[[ Extracted data, beginning ]]
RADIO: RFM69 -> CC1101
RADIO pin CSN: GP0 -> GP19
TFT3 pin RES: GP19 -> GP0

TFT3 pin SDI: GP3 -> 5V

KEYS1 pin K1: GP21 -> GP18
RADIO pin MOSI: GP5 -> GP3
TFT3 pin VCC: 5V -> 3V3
[[ Extracted data, end ]]
[[ Extracted data, beginning ]]
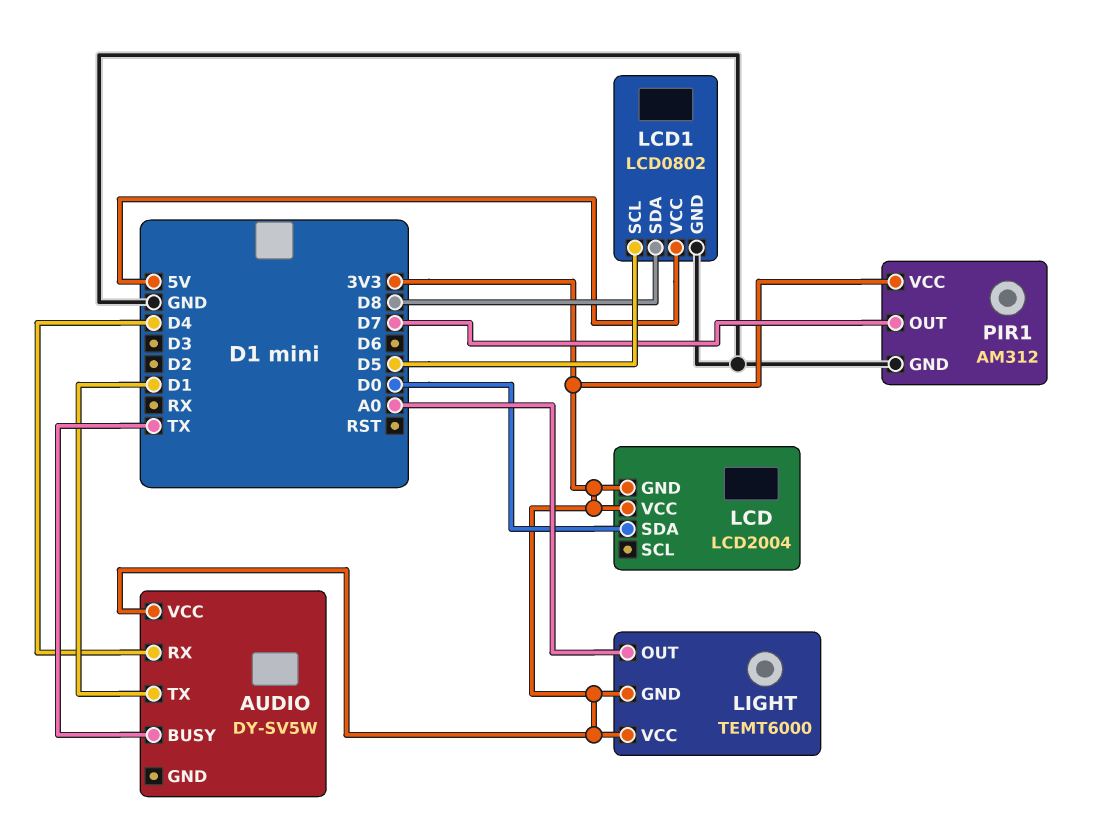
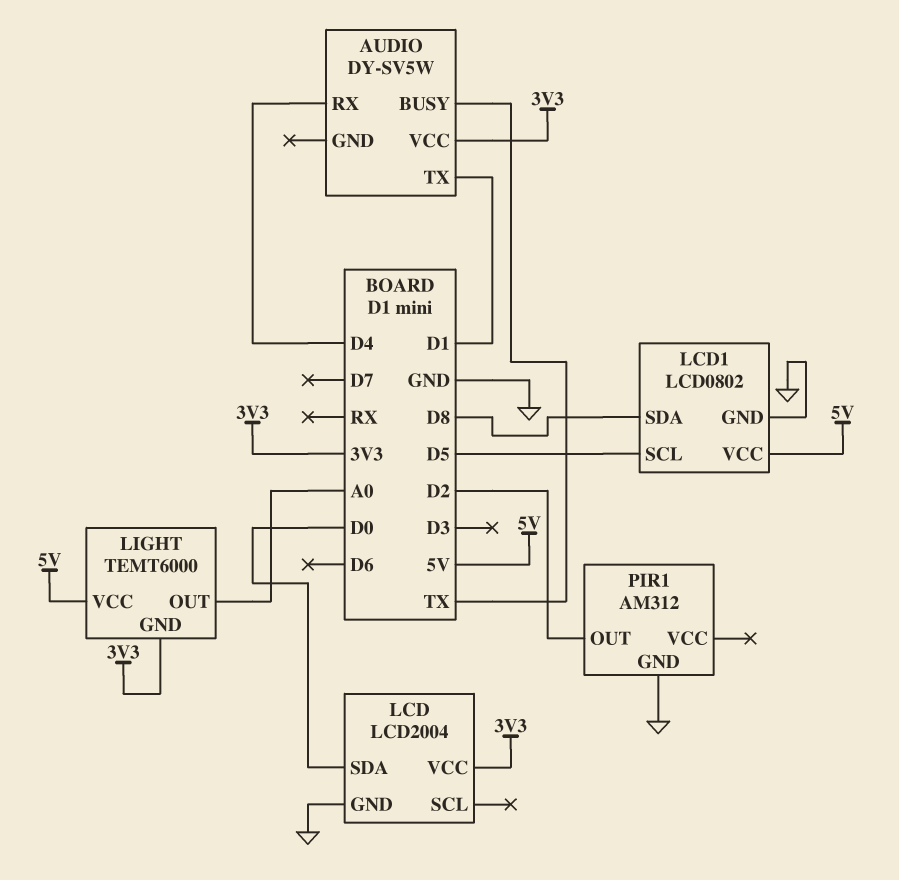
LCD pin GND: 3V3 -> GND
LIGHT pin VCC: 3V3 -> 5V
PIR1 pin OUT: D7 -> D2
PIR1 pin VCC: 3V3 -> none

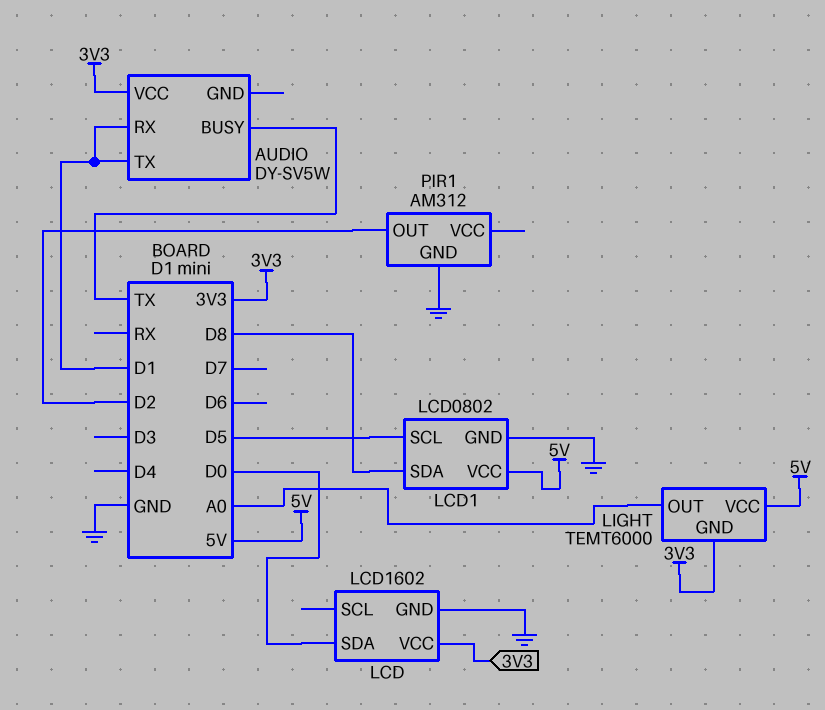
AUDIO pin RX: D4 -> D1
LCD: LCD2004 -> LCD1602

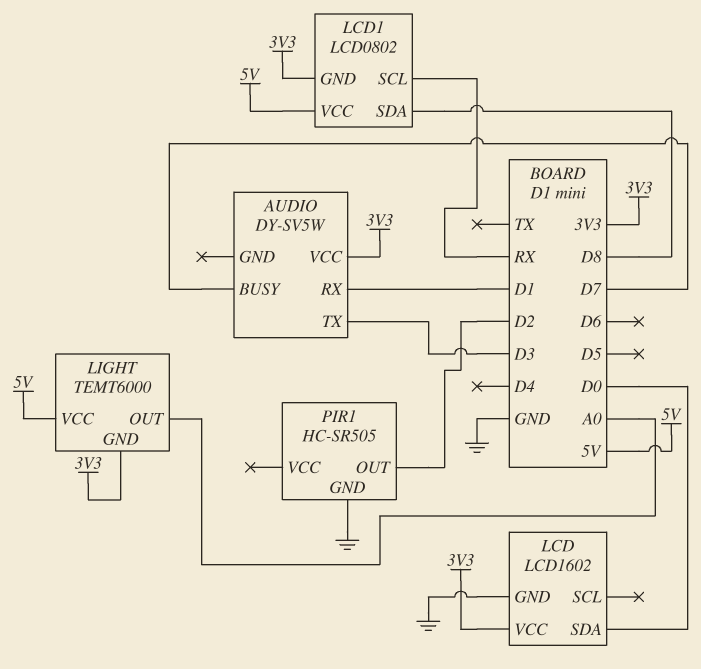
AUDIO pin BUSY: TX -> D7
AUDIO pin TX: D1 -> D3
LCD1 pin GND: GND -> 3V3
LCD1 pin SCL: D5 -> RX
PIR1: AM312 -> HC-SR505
[[ Extracted data, end ]]
**What needs to be done:** Please copy the lines in the records above between the one holding "KEYS1 pin K1: GP21 -> GP18" and the one holding "TFT3 pin VCC: 5V -> 3V3", inclusive, exactly and with no other line.

**Reply to the exercise:**
KEYS1 pin K1: GP21 -> GP18
RADIO pin MOSI: GP5 -> GP3
TFT3 pin VCC: 5V -> 3V3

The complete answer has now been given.